=== MATERIAL PROVIDED ===
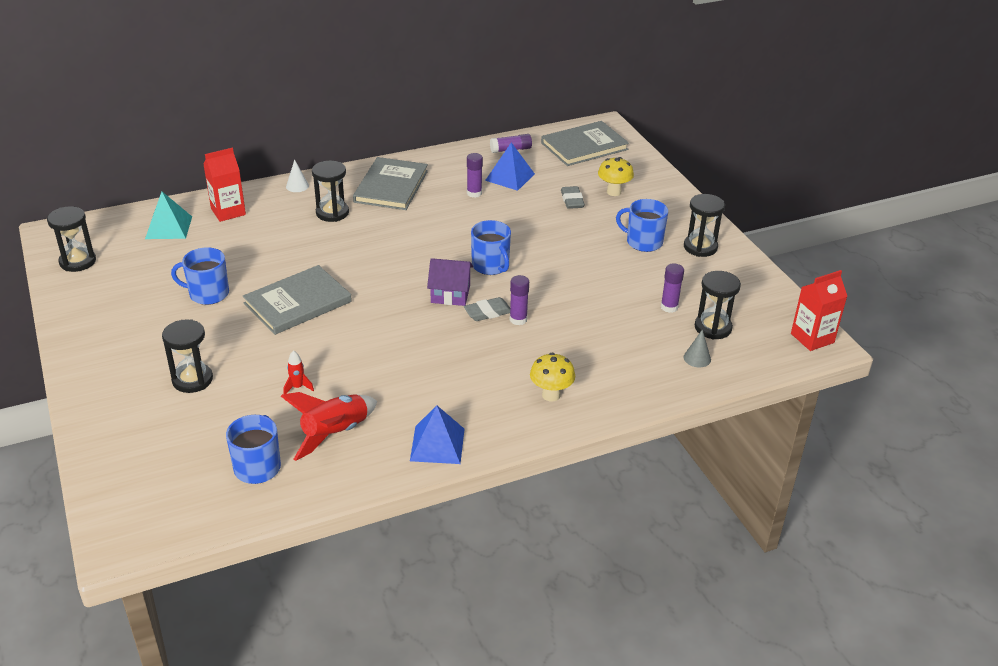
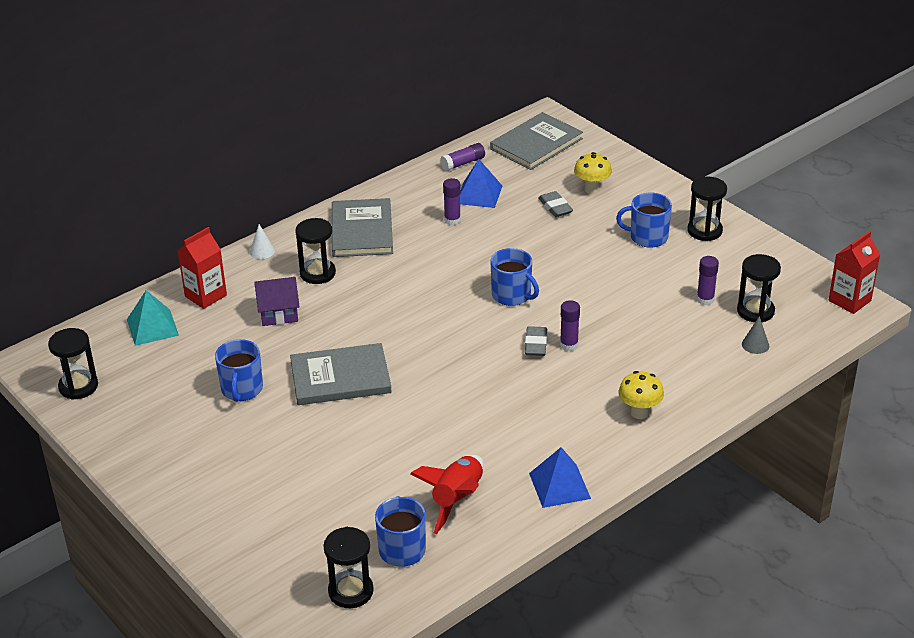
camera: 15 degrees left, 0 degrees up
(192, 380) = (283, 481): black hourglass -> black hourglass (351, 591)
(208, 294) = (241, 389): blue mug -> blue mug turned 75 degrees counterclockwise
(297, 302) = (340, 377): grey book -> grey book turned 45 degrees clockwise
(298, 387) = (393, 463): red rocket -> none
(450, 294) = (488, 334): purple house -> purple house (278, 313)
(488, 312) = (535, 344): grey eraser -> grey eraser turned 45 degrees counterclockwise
===
=== MATERIAL PROVIDED ===
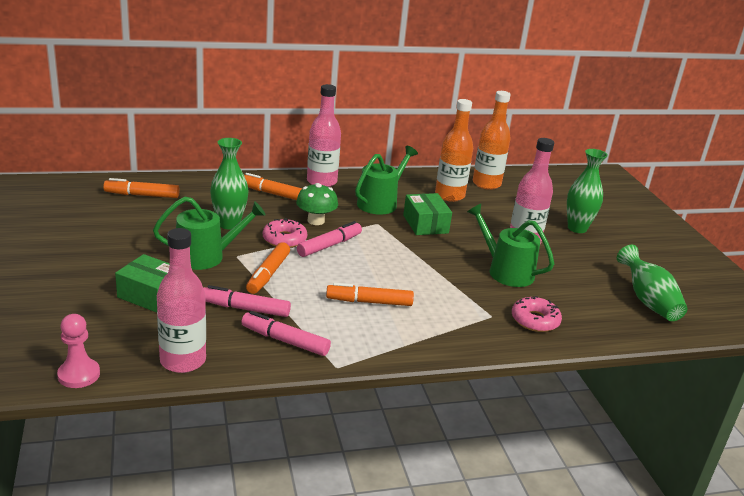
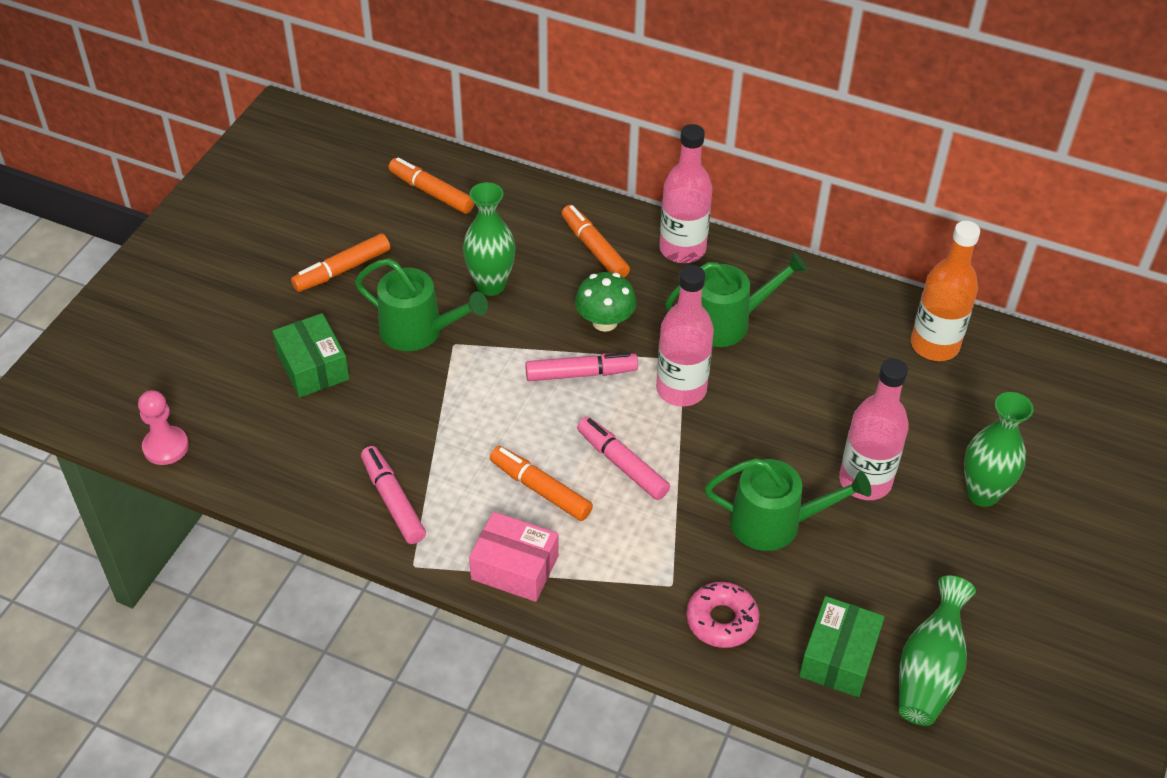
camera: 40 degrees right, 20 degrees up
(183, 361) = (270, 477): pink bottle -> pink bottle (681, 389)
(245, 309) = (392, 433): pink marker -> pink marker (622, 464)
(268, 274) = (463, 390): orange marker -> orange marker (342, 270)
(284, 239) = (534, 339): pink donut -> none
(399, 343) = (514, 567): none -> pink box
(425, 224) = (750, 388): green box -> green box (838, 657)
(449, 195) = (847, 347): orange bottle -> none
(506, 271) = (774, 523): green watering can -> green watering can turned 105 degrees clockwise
===
=== MATERIAL PROVIDED ===
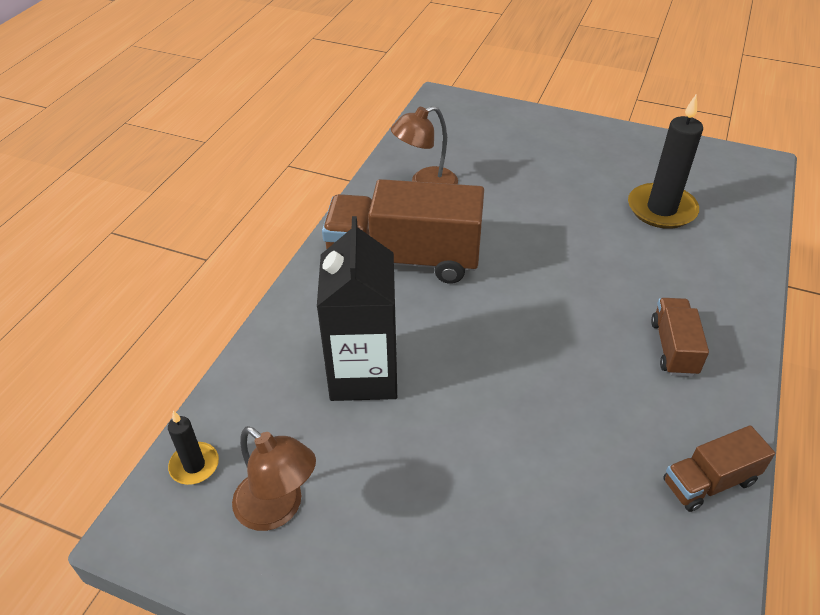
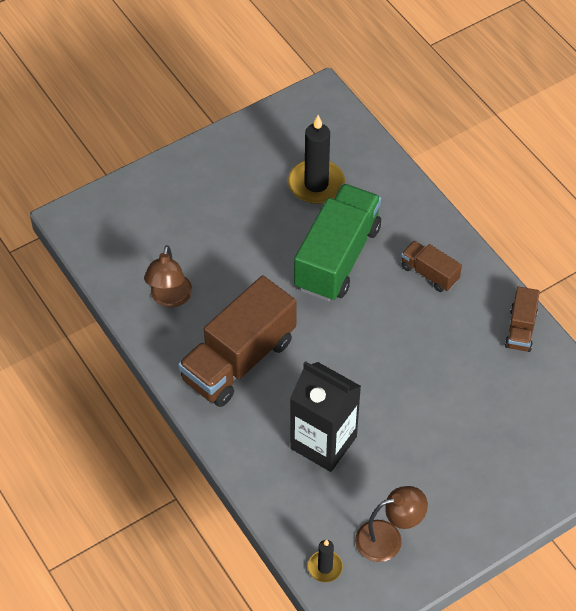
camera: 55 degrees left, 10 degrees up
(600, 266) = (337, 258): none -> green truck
===
• _TASK TO CARRY OUT_: Every line above from the line with "(192, 380) = (283, 481): black" to the line with "(488, 312) = (535, 344): grey" is wanted, ends included; write them out exactly and add no other line.

• _EXERCISE OUTPUT_:
(192, 380) = (283, 481): black hourglass -> black hourglass (351, 591)
(208, 294) = (241, 389): blue mug -> blue mug turned 75 degrees counterclockwise
(297, 302) = (340, 377): grey book -> grey book turned 45 degrees clockwise
(298, 387) = (393, 463): red rocket -> none
(450, 294) = (488, 334): purple house -> purple house (278, 313)
(488, 312) = (535, 344): grey eraser -> grey eraser turned 45 degrees counterclockwise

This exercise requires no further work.